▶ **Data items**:
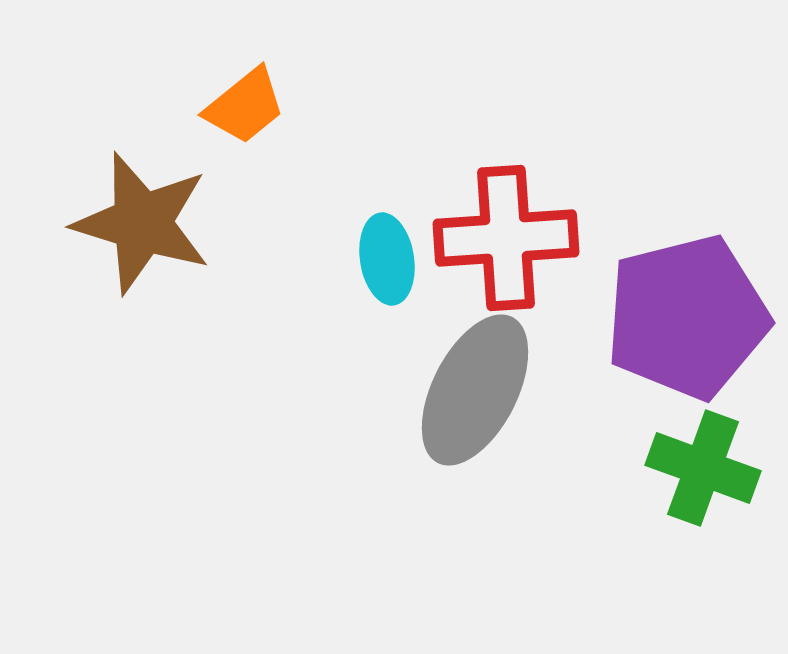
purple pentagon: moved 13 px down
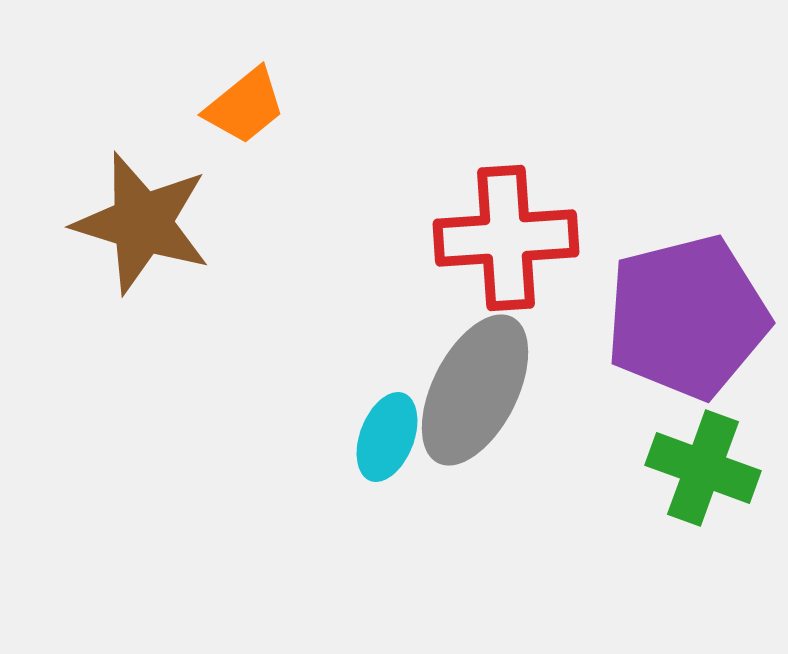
cyan ellipse: moved 178 px down; rotated 30 degrees clockwise
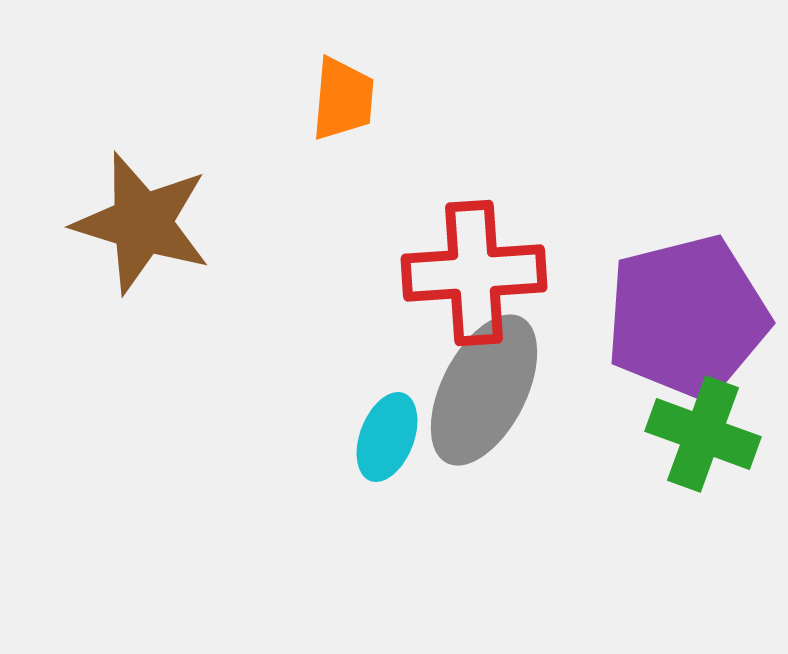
orange trapezoid: moved 98 px right, 7 px up; rotated 46 degrees counterclockwise
red cross: moved 32 px left, 35 px down
gray ellipse: moved 9 px right
green cross: moved 34 px up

▶ **PROBLEM STATEMENT**: Rename every "moved" in the data to "shifted" and reproduce the lines with nothing else altered, leaving out the pictures.

▶ **WRITTEN SOLUTION**:
purple pentagon: shifted 13 px down
cyan ellipse: shifted 178 px down; rotated 30 degrees clockwise
orange trapezoid: shifted 98 px right, 7 px up; rotated 46 degrees counterclockwise
red cross: shifted 32 px left, 35 px down
gray ellipse: shifted 9 px right
green cross: shifted 34 px up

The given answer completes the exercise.